*** Opening of GIVEN RECORDS ***

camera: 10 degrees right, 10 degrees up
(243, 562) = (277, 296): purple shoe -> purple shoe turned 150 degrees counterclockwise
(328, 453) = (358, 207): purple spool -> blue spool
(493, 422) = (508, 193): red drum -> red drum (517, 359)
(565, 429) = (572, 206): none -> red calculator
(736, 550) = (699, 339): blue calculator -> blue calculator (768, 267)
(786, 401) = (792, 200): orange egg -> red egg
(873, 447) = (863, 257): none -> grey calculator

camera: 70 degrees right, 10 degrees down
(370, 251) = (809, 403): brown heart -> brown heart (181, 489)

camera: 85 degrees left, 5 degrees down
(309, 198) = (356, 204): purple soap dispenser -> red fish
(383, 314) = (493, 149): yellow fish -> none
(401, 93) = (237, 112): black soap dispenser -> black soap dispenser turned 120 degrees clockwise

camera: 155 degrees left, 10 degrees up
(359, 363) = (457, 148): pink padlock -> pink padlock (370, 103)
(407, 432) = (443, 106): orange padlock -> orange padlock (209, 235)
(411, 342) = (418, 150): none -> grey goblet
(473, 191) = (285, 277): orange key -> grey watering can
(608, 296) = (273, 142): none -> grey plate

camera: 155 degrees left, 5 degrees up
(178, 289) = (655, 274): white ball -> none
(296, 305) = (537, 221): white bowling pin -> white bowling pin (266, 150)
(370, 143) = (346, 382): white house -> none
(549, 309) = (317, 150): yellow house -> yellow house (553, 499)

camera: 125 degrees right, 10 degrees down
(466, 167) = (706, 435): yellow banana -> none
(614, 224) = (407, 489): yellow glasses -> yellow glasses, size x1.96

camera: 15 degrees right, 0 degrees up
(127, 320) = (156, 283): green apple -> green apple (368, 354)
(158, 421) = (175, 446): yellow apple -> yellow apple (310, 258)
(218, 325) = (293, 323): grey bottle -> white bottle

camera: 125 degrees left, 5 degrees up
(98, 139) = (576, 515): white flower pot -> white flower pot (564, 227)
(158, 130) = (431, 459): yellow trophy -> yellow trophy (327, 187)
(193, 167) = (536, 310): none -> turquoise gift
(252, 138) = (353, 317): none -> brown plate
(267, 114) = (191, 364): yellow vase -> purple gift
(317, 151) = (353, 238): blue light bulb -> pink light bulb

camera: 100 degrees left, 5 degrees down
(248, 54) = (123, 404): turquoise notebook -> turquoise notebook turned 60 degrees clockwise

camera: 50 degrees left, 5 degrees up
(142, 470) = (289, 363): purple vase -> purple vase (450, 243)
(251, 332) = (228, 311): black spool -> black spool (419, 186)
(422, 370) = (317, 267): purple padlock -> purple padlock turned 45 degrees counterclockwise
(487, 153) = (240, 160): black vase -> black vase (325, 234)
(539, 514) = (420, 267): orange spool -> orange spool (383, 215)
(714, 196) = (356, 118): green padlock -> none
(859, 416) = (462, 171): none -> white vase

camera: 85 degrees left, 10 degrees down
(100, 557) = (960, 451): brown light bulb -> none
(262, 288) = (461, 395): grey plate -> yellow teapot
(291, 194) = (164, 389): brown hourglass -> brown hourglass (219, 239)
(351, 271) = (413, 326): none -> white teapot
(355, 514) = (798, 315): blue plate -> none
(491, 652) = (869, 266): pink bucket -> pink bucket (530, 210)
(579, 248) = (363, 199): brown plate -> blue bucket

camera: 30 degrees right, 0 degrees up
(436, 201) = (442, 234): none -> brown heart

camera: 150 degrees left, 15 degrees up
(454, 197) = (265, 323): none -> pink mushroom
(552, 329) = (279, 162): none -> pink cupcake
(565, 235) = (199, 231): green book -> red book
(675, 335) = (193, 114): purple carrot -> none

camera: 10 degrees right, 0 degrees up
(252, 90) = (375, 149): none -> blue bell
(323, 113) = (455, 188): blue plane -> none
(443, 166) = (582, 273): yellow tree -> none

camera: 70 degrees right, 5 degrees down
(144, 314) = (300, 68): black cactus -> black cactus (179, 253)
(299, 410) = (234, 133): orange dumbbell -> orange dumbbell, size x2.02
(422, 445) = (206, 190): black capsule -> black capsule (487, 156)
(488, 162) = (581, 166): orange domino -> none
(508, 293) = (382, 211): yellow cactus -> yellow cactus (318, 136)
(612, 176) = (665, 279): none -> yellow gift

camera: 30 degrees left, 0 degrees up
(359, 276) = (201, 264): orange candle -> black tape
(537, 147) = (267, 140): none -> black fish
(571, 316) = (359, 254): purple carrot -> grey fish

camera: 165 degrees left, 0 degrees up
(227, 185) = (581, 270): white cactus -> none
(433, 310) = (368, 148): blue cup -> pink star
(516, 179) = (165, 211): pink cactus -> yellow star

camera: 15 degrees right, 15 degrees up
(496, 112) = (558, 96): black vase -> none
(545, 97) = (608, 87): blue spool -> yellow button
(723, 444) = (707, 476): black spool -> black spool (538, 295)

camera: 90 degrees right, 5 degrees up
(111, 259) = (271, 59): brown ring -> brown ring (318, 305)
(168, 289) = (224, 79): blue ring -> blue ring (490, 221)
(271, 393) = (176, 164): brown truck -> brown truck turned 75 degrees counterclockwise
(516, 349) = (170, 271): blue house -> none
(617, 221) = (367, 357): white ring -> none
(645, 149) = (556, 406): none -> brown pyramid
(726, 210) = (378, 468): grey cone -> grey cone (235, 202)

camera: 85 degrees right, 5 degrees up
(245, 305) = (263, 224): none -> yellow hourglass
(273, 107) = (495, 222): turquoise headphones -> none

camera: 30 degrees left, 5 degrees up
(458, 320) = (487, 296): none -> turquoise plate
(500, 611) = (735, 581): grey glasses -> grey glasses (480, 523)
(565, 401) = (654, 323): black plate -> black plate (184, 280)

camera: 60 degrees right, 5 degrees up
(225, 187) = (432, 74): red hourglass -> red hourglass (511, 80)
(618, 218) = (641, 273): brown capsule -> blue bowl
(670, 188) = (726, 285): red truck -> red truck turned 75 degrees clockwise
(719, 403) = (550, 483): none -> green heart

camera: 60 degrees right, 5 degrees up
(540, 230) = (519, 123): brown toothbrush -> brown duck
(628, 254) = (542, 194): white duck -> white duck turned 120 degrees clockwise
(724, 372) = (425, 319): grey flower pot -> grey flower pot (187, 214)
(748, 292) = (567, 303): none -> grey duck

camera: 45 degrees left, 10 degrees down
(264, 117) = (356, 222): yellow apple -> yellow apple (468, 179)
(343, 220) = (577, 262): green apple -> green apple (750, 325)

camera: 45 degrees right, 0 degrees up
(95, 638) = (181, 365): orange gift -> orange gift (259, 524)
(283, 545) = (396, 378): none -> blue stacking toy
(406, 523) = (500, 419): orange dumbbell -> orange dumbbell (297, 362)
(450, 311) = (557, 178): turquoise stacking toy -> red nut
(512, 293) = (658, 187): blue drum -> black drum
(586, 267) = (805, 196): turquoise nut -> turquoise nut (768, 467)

*** Close of GIVEN RECORDS ***

Please make an exact copy of each record.

camera: 10 degrees right, 10 degrees up
(243, 562) = (277, 296): purple shoe -> purple shoe turned 150 degrees counterclockwise
(328, 453) = (358, 207): purple spool -> blue spool
(493, 422) = (508, 193): red drum -> red drum (517, 359)
(565, 429) = (572, 206): none -> red calculator
(736, 550) = (699, 339): blue calculator -> blue calculator (768, 267)
(786, 401) = (792, 200): orange egg -> red egg
(873, 447) = (863, 257): none -> grey calculator

camera: 70 degrees right, 10 degrees down
(370, 251) = (809, 403): brown heart -> brown heart (181, 489)

camera: 85 degrees left, 5 degrees down
(309, 198) = (356, 204): purple soap dispenser -> red fish
(383, 314) = (493, 149): yellow fish -> none
(401, 93) = (237, 112): black soap dispenser -> black soap dispenser turned 120 degrees clockwise

camera: 155 degrees left, 10 degrees up
(359, 363) = (457, 148): pink padlock -> pink padlock (370, 103)
(407, 432) = (443, 106): orange padlock -> orange padlock (209, 235)
(411, 342) = (418, 150): none -> grey goblet
(473, 191) = (285, 277): orange key -> grey watering can
(608, 296) = (273, 142): none -> grey plate

camera: 155 degrees left, 5 degrees up
(178, 289) = (655, 274): white ball -> none
(296, 305) = (537, 221): white bowling pin -> white bowling pin (266, 150)
(370, 143) = (346, 382): white house -> none
(549, 309) = (317, 150): yellow house -> yellow house (553, 499)

camera: 125 degrees right, 10 degrees down
(466, 167) = (706, 435): yellow banana -> none
(614, 224) = (407, 489): yellow glasses -> yellow glasses, size x1.96

camera: 15 degrees right, 0 degrees up
(127, 320) = (156, 283): green apple -> green apple (368, 354)
(158, 421) = (175, 446): yellow apple -> yellow apple (310, 258)
(218, 325) = (293, 323): grey bottle -> white bottle

camera: 125 degrees left, 5 degrees up
(98, 139) = (576, 515): white flower pot -> white flower pot (564, 227)
(158, 130) = (431, 459): yellow trophy -> yellow trophy (327, 187)
(193, 167) = (536, 310): none -> turquoise gift
(252, 138) = (353, 317): none -> brown plate
(267, 114) = (191, 364): yellow vase -> purple gift
(317, 151) = (353, 238): blue light bulb -> pink light bulb

camera: 100 degrees left, 5 degrees down
(248, 54) = (123, 404): turquoise notebook -> turquoise notebook turned 60 degrees clockwise

camera: 50 degrees left, 5 degrees up
(142, 470) = (289, 363): purple vase -> purple vase (450, 243)
(251, 332) = (228, 311): black spool -> black spool (419, 186)
(422, 370) = (317, 267): purple padlock -> purple padlock turned 45 degrees counterclockwise
(487, 153) = (240, 160): black vase -> black vase (325, 234)
(539, 514) = (420, 267): orange spool -> orange spool (383, 215)
(714, 196) = (356, 118): green padlock -> none
(859, 416) = (462, 171): none -> white vase

camera: 85 degrees left, 10 degrees down
(100, 557) = (960, 451): brown light bulb -> none
(262, 288) = (461, 395): grey plate -> yellow teapot
(291, 194) = (164, 389): brown hourglass -> brown hourglass (219, 239)
(351, 271) = (413, 326): none -> white teapot
(355, 514) = (798, 315): blue plate -> none
(491, 652) = (869, 266): pink bucket -> pink bucket (530, 210)
(579, 248) = (363, 199): brown plate -> blue bucket

camera: 30 degrees right, 0 degrees up
(436, 201) = (442, 234): none -> brown heart

camera: 150 degrees left, 15 degrees up
(454, 197) = (265, 323): none -> pink mushroom
(552, 329) = (279, 162): none -> pink cupcake
(565, 235) = (199, 231): green book -> red book
(675, 335) = (193, 114): purple carrot -> none

camera: 10 degrees right, 0 degrees up
(252, 90) = (375, 149): none -> blue bell
(323, 113) = (455, 188): blue plane -> none
(443, 166) = (582, 273): yellow tree -> none

camera: 70 degrees right, 5 degrees down
(144, 314) = (300, 68): black cactus -> black cactus (179, 253)
(299, 410) = (234, 133): orange dumbbell -> orange dumbbell, size x2.02
(422, 445) = (206, 190): black capsule -> black capsule (487, 156)
(488, 162) = (581, 166): orange domino -> none
(508, 293) = (382, 211): yellow cactus -> yellow cactus (318, 136)
(612, 176) = (665, 279): none -> yellow gift

camera: 30 degrees left, 0 degrees up
(359, 276) = (201, 264): orange candle -> black tape
(537, 147) = (267, 140): none -> black fish
(571, 316) = (359, 254): purple carrot -> grey fish

camera: 165 degrees left, 0 degrees up
(227, 185) = (581, 270): white cactus -> none
(433, 310) = (368, 148): blue cup -> pink star
(516, 179) = (165, 211): pink cactus -> yellow star

camera: 15 degrees right, 15 degrees up
(496, 112) = (558, 96): black vase -> none
(545, 97) = (608, 87): blue spool -> yellow button
(723, 444) = (707, 476): black spool -> black spool (538, 295)

camera: 90 degrees right, 5 degrees up
(111, 259) = (271, 59): brown ring -> brown ring (318, 305)
(168, 289) = (224, 79): blue ring -> blue ring (490, 221)
(271, 393) = (176, 164): brown truck -> brown truck turned 75 degrees counterclockwise
(516, 349) = (170, 271): blue house -> none
(617, 221) = (367, 357): white ring -> none
(645, 149) = (556, 406): none -> brown pyramid
(726, 210) = (378, 468): grey cone -> grey cone (235, 202)

camera: 85 degrees right, 5 degrees up
(245, 305) = (263, 224): none -> yellow hourglass
(273, 107) = (495, 222): turquoise headphones -> none

camera: 30 degrees left, 5 degrees up
(458, 320) = (487, 296): none -> turquoise plate
(500, 611) = (735, 581): grey glasses -> grey glasses (480, 523)
(565, 401) = (654, 323): black plate -> black plate (184, 280)

camera: 60 degrees right, 5 degrees up
(225, 187) = (432, 74): red hourglass -> red hourglass (511, 80)
(618, 218) = (641, 273): brown capsule -> blue bowl
(670, 188) = (726, 285): red truck -> red truck turned 75 degrees clockwise
(719, 403) = (550, 483): none -> green heart

camera: 60 degrees right, 5 degrees up
(540, 230) = (519, 123): brown toothbrush -> brown duck
(628, 254) = (542, 194): white duck -> white duck turned 120 degrees clockwise
(724, 372) = (425, 319): grey flower pot -> grey flower pot (187, 214)
(748, 292) = (567, 303): none -> grey duck

camera: 45 degrees left, 10 degrees down
(264, 117) = (356, 222): yellow apple -> yellow apple (468, 179)
(343, 220) = (577, 262): green apple -> green apple (750, 325)

camera: 45 degrees right, 0 degrees up
(95, 638) = (181, 365): orange gift -> orange gift (259, 524)
(283, 545) = (396, 378): none -> blue stacking toy
(406, 523) = (500, 419): orange dumbbell -> orange dumbbell (297, 362)
(450, 311) = (557, 178): turquoise stacking toy -> red nut
(512, 293) = (658, 187): blue drum -> black drum
(586, 267) = (805, 196): turquoise nut -> turquoise nut (768, 467)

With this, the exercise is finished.